* [Object matching data]:
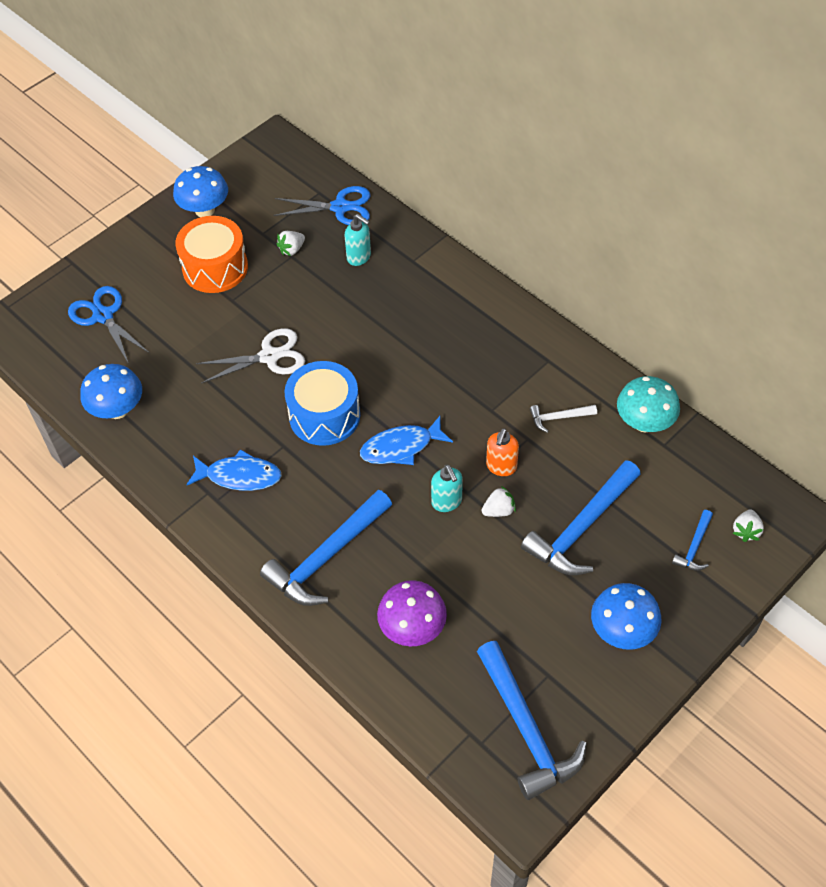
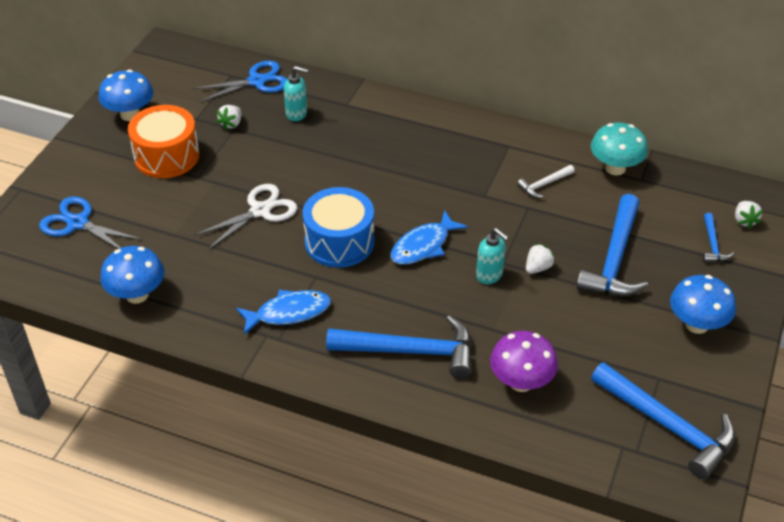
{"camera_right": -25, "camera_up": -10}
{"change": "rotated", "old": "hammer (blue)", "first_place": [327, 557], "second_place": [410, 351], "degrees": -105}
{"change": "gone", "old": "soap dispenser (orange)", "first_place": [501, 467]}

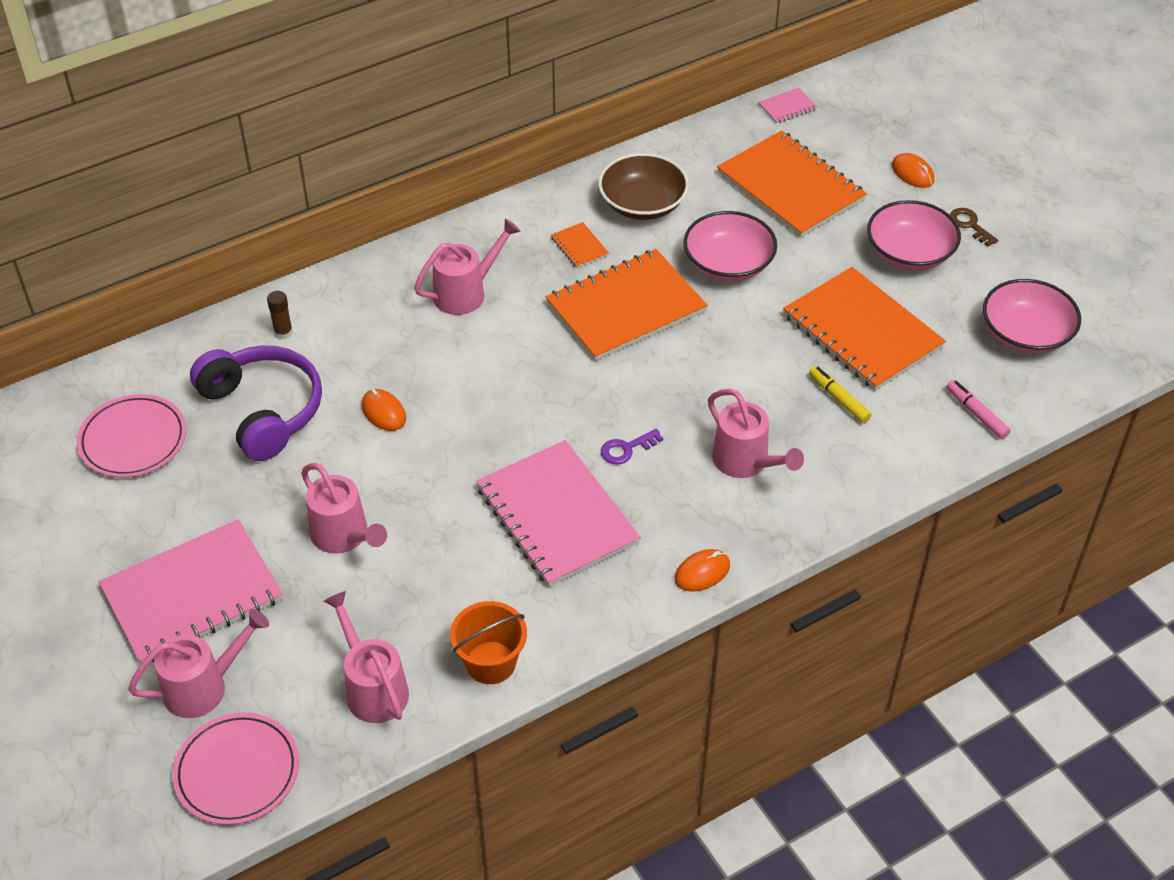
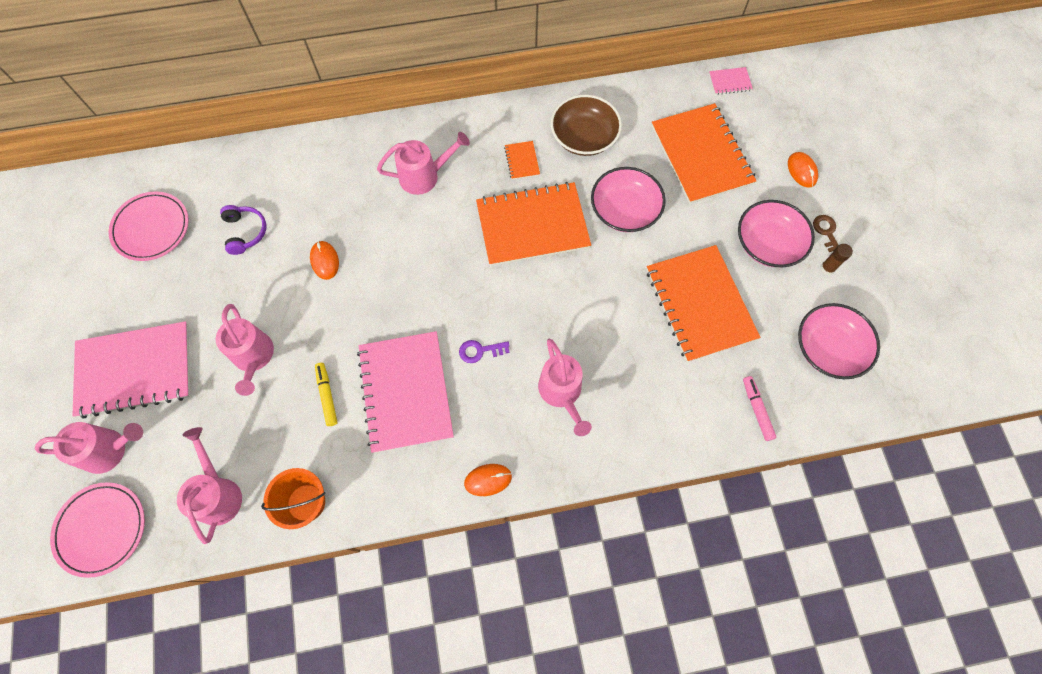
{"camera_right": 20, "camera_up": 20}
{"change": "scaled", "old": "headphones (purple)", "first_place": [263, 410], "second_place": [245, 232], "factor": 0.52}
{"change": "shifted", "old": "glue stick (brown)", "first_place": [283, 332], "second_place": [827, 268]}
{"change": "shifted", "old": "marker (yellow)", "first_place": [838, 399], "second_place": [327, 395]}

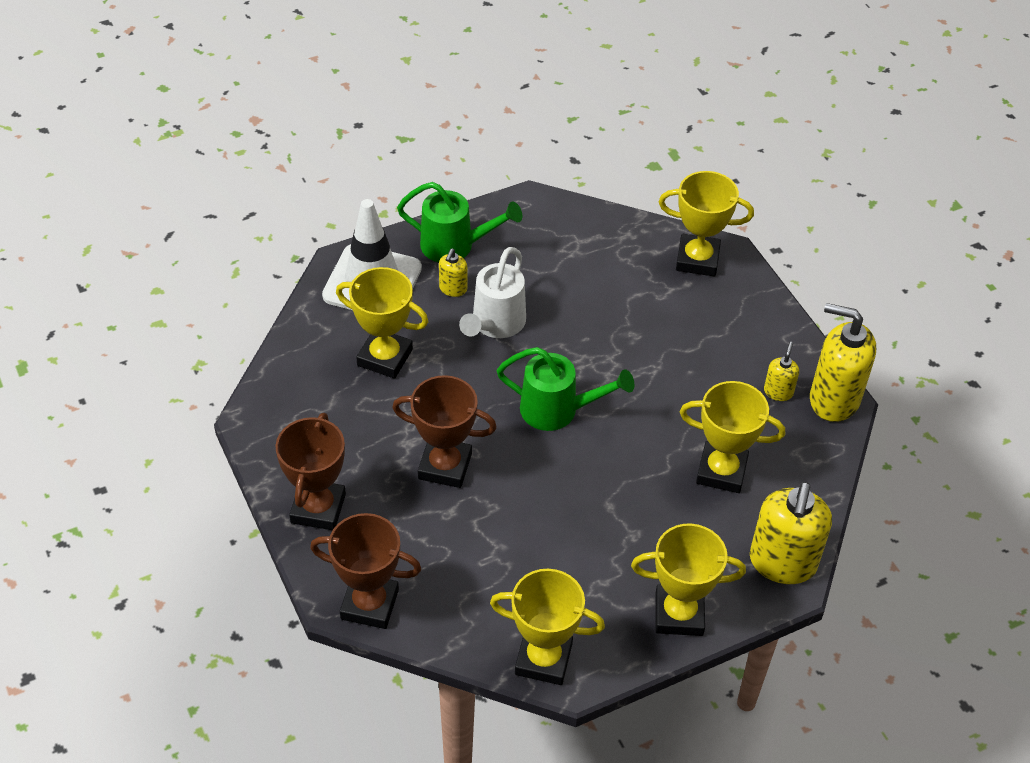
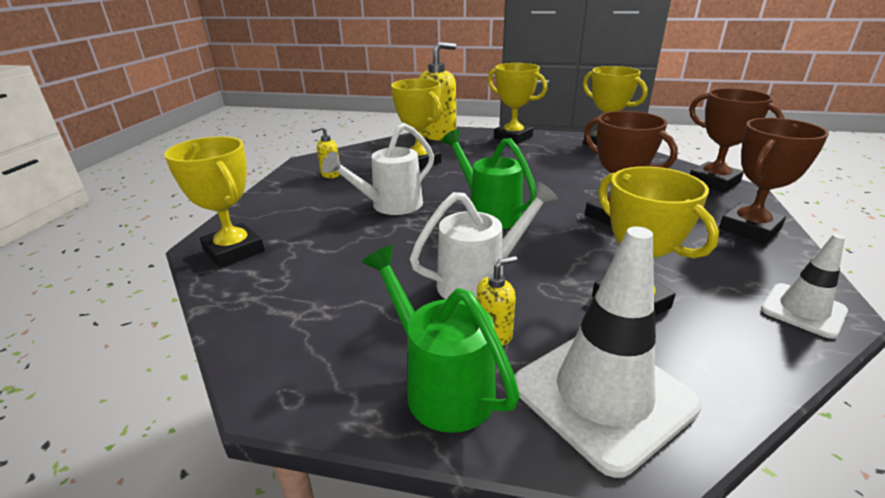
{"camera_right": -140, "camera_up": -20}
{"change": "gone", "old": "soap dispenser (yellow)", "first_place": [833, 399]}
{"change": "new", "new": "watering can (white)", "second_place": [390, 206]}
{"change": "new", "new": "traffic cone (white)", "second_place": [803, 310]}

* [ASSIGNMENT]:
Reproduce the records in full, exactly as they appear, and show none of the pictures.

* [ANSWER TO THE PROBLEM]:
{"camera_right": -25, "camera_up": -10}
{"change": "rotated", "old": "hammer (blue)", "first_place": [327, 557], "second_place": [410, 351], "degrees": -105}
{"change": "gone", "old": "soap dispenser (orange)", "first_place": [501, 467]}

{"camera_right": 20, "camera_up": 20}
{"change": "scaled", "old": "headphones (purple)", "first_place": [263, 410], "second_place": [245, 232], "factor": 0.52}
{"change": "shifted", "old": "glue stick (brown)", "first_place": [283, 332], "second_place": [827, 268]}
{"change": "shifted", "old": "marker (yellow)", "first_place": [838, 399], "second_place": [327, 395]}

{"camera_right": -140, "camera_up": -20}
{"change": "gone", "old": "soap dispenser (yellow)", "first_place": [833, 399]}
{"change": "new", "new": "watering can (white)", "second_place": [390, 206]}
{"change": "new", "new": "traffic cone (white)", "second_place": [803, 310]}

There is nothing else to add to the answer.